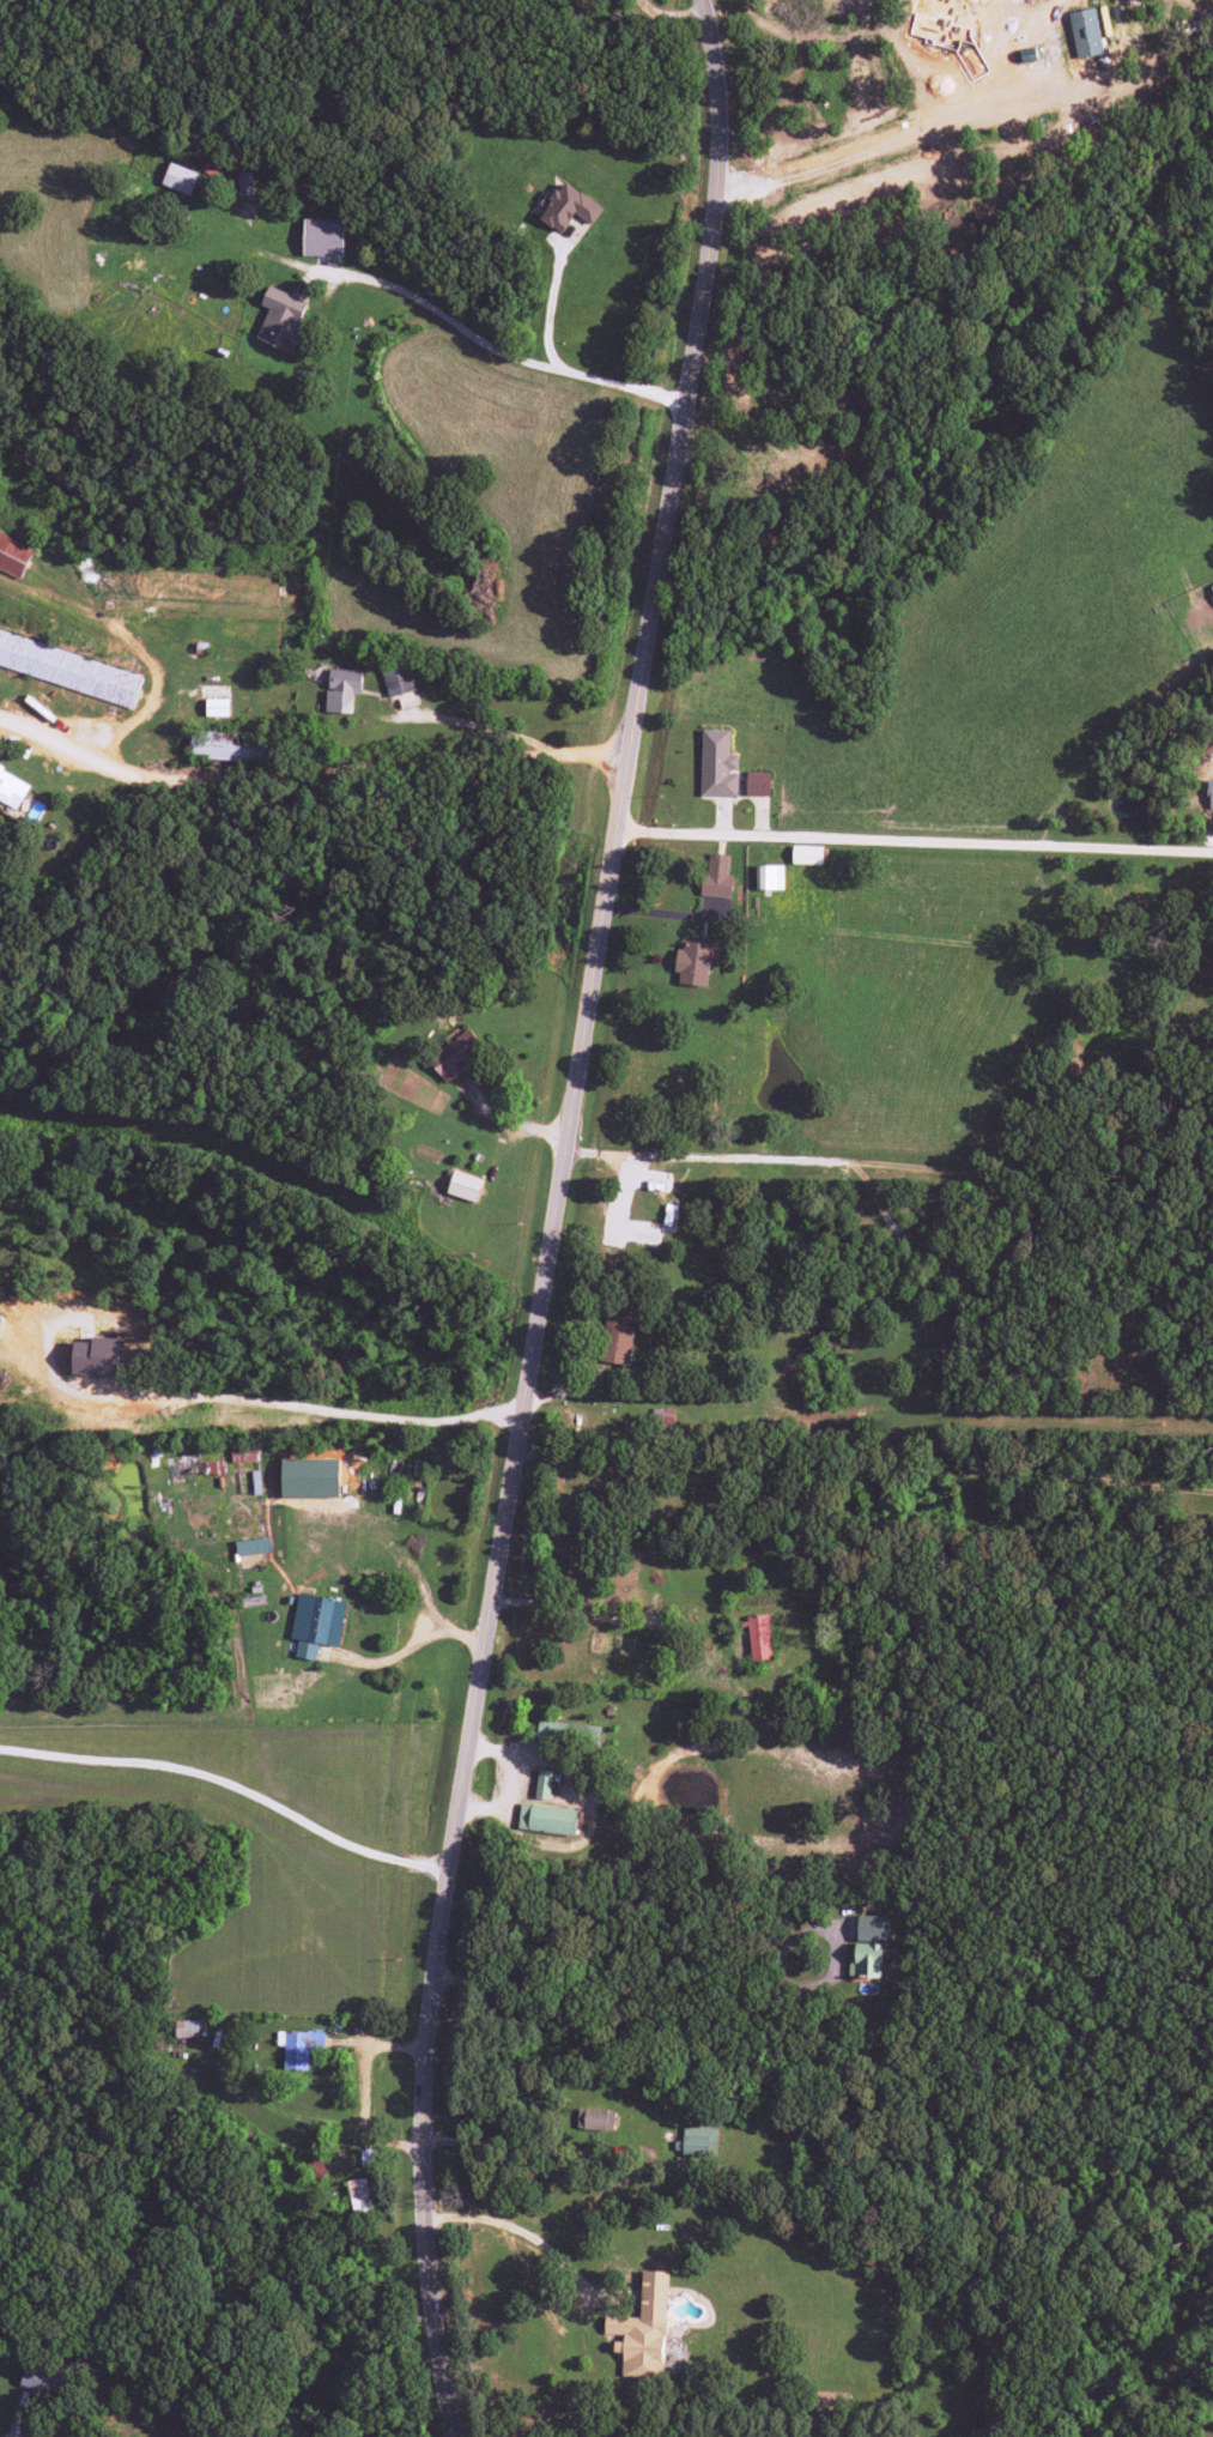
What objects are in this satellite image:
building: (1085, 33)
building: (179, 178)
building: (569, 208)
building: (322, 237)
road: (550, 293)
building: (280, 319)
road: (492, 349)
building: (14, 550)
building: (1211, 587)
building: (397, 677)
building: (342, 689)
building: (216, 707)
road: (477, 724)
building: (224, 747)
building: (717, 765)
road: (312, 775)
building: (757, 784)
building: (11, 788)
road: (918, 839)
building: (806, 855)
building: (716, 876)
building: (769, 877)
road: (851, 935)
building: (694, 962)
building: (456, 1055)
road: (910, 1168)
building: (464, 1186)
road: (551, 1215)
building: (0, 1319)
building: (616, 1338)
building: (95, 1357)
road: (344, 1388)
building: (662, 1420)
building: (243, 1454)
building: (252, 1547)
building: (316, 1624)
building: (758, 1638)
road: (780, 1671)
building: (567, 1733)
building: (543, 1784)
road: (233, 1787)
building: (547, 1819)
road: (658, 1967)
building: (186, 2028)
building: (299, 2047)
building: (595, 2119)
building: (699, 2142)
building: (358, 2196)
road: (523, 2233)
building: (642, 2330)
building: (43, 2379)

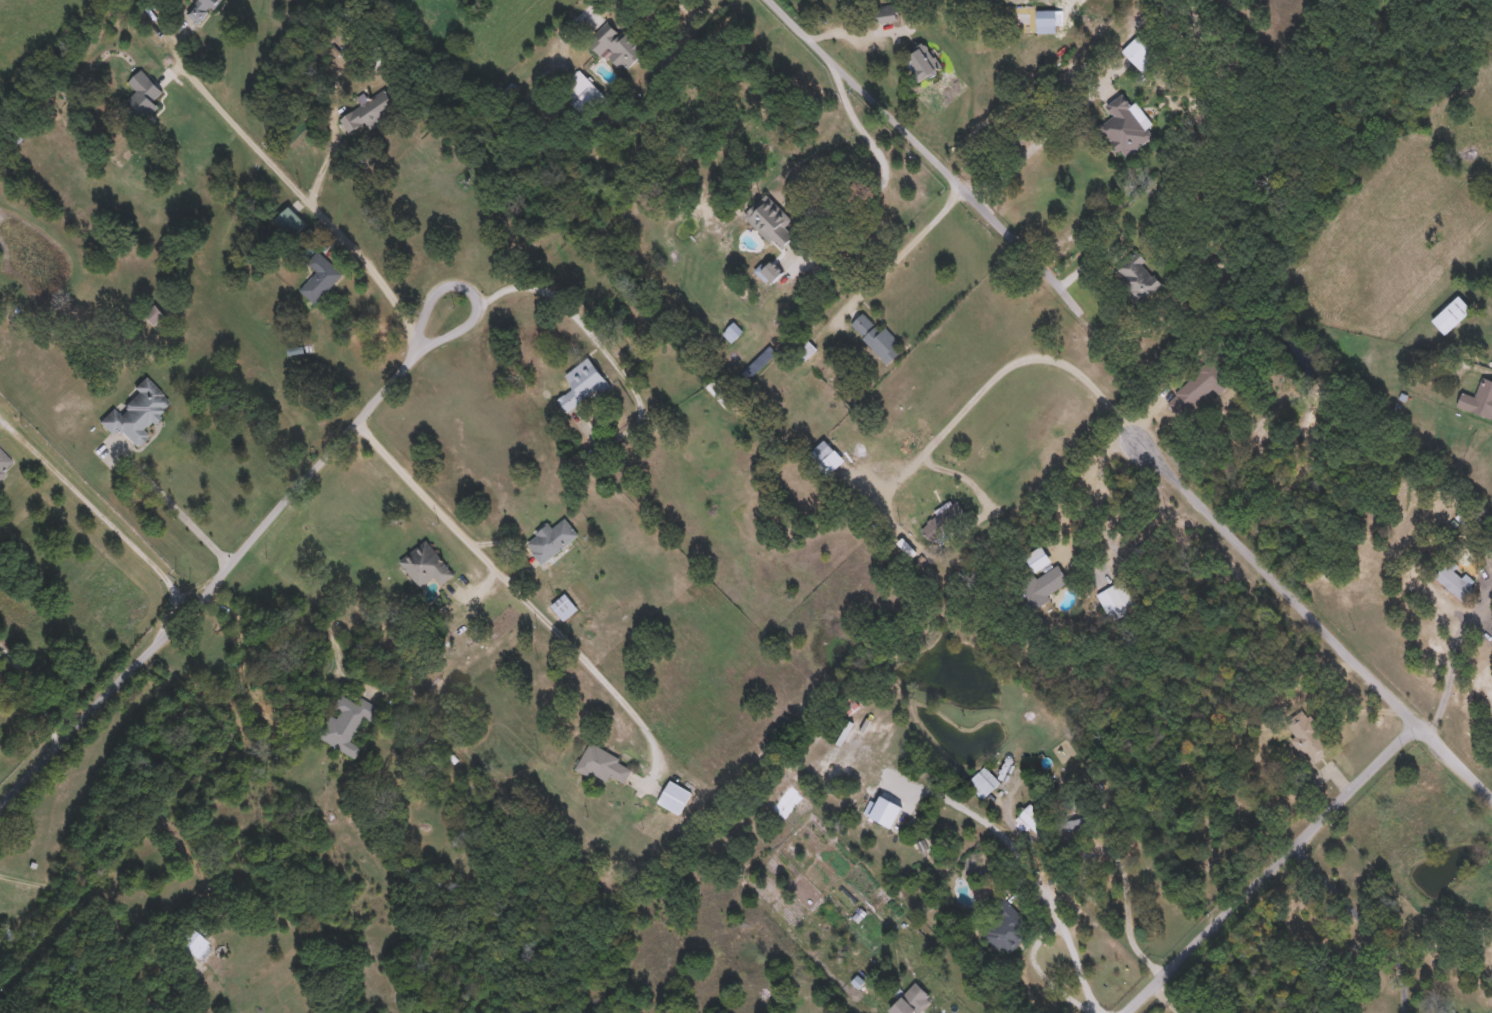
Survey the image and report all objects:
road: (592, 6)
building: (199, 9)
building: (886, 16)
building: (1045, 20)
building: (618, 45)
building: (1140, 53)
building: (924, 62)
building: (582, 92)
building: (141, 96)
building: (370, 114)
building: (1126, 128)
road: (1030, 147)
road: (937, 151)
road: (328, 155)
road: (304, 196)
road: (846, 210)
building: (290, 220)
building: (772, 222)
road: (1029, 255)
building: (770, 270)
building: (320, 276)
building: (1136, 276)
road: (480, 309)
building: (154, 314)
building: (1451, 314)
building: (732, 331)
road: (595, 336)
building: (877, 337)
building: (803, 347)
building: (581, 383)
building: (1197, 387)
building: (1478, 399)
building: (136, 412)
building: (821, 451)
building: (4, 462)
road: (1182, 476)
road: (179, 508)
road: (100, 512)
building: (552, 539)
building: (425, 564)
road: (216, 576)
building: (1042, 577)
building: (1454, 579)
road: (523, 592)
building: (1116, 599)
building: (564, 606)
road: (1177, 648)
road: (1457, 654)
road: (37, 691)
building: (850, 705)
road: (302, 707)
building: (345, 722)
building: (1308, 735)
road: (1457, 755)
building: (604, 764)
building: (985, 778)
building: (674, 796)
building: (1033, 817)
building: (1078, 820)
road: (1023, 853)
road: (1273, 865)
road: (1086, 868)
road: (1126, 887)
road: (72, 895)
road: (1365, 921)
building: (1007, 926)
building: (1491, 927)
building: (4, 936)
building: (188, 940)
road: (1134, 942)
road: (1042, 972)
road: (1168, 998)
building: (910, 1000)

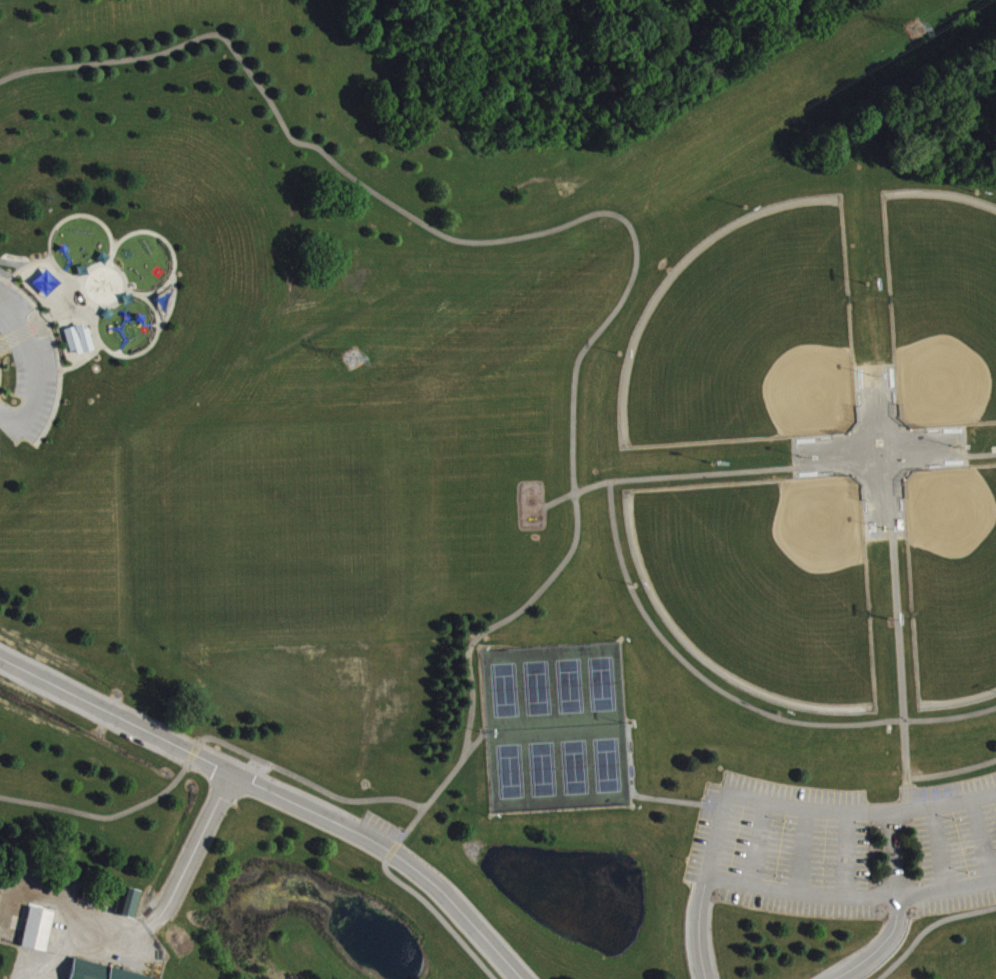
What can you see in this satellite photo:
power tower: (912, 32)
road: (569, 225)
road: (13, 260)
road: (0, 277)
park: (942, 308)
building: (77, 338)
park: (748, 338)
road: (56, 353)
power tower: (351, 358)
parking lot: (27, 369)
road: (766, 471)
park: (498, 489)
park: (766, 582)
park: (952, 582)
road: (898, 636)
park: (601, 685)
park: (569, 686)
park: (537, 689)
park: (505, 691)
road: (737, 700)
road: (191, 752)
park: (607, 766)
park: (574, 768)
park: (542, 770)
park: (509, 772)
road: (952, 772)
road: (306, 781)
road: (275, 795)
road: (103, 816)
road: (714, 841)
road: (981, 841)
road: (752, 842)
road: (938, 847)
parking lot: (848, 849)
road: (800, 851)
road: (844, 854)
road: (890, 854)
road: (383, 863)
building: (126, 902)
road: (162, 912)
road: (700, 927)
road: (927, 927)
building: (35, 928)
road: (882, 945)
building: (97, 972)

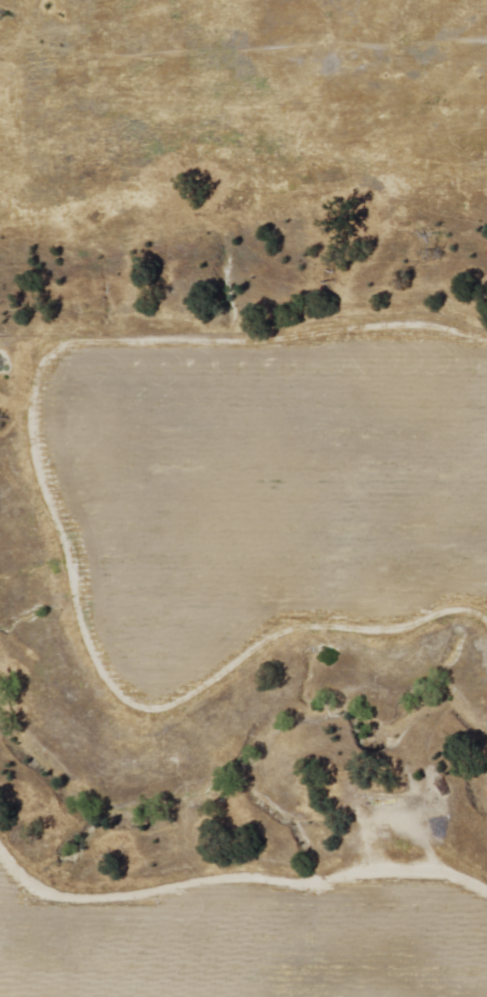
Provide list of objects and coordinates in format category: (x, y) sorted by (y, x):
road: (49, 510)
road: (235, 878)

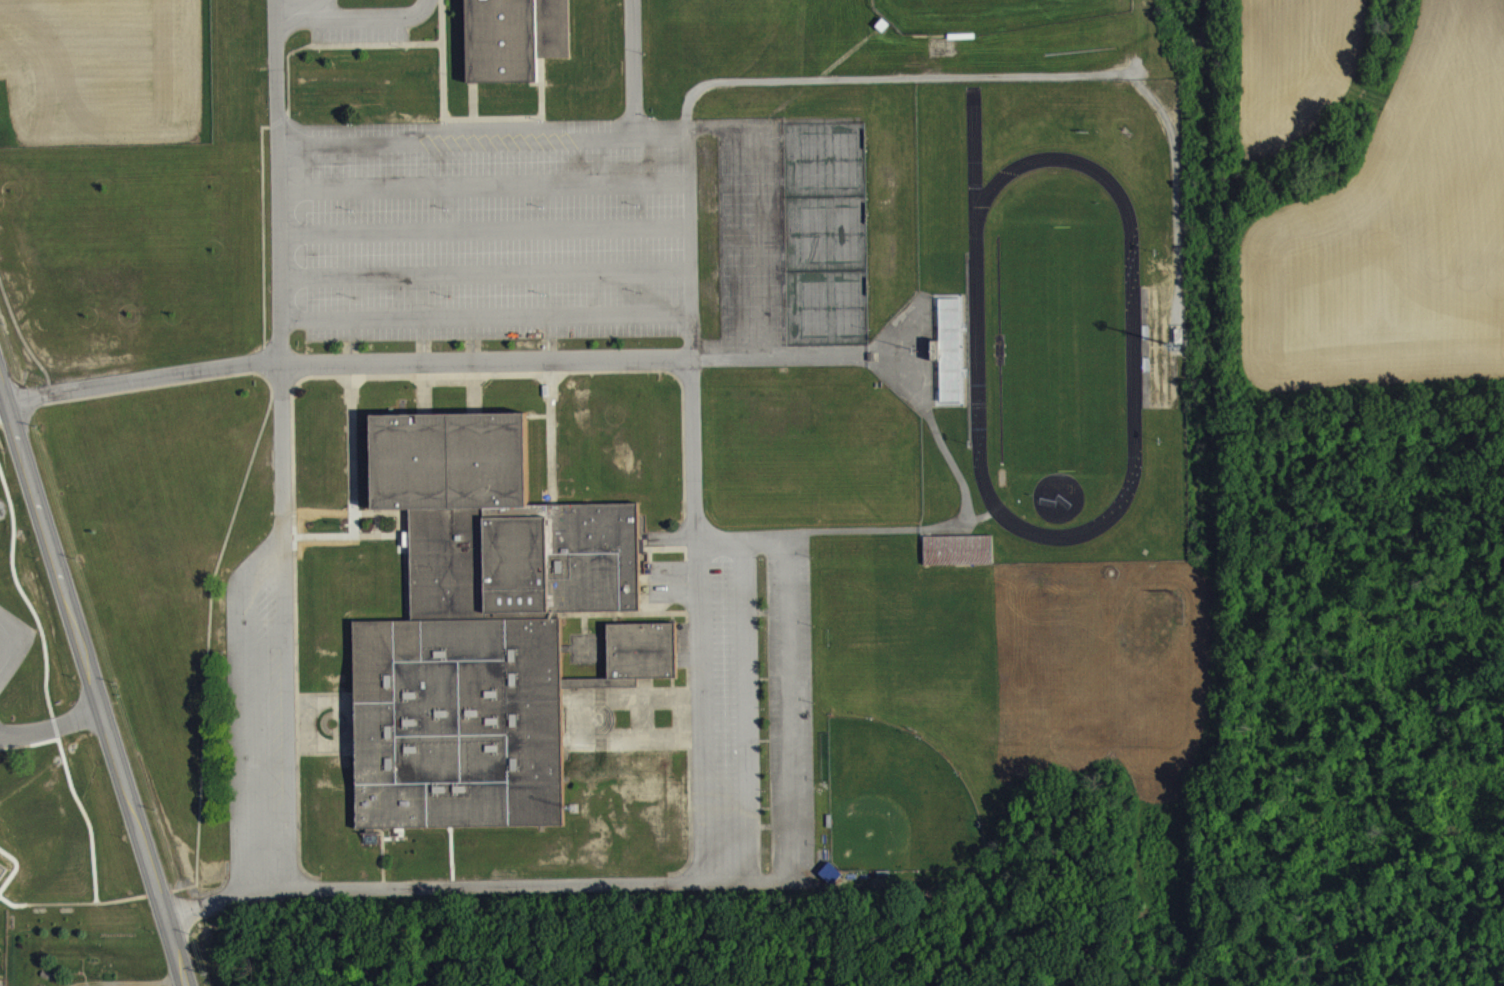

----------------

**PROBLEM REQUIREMENTS:** Copy out every line in the records where the word "this" is found.

**RESULT:**
What objects are in this satellite image:
What can you see in this satellite photo:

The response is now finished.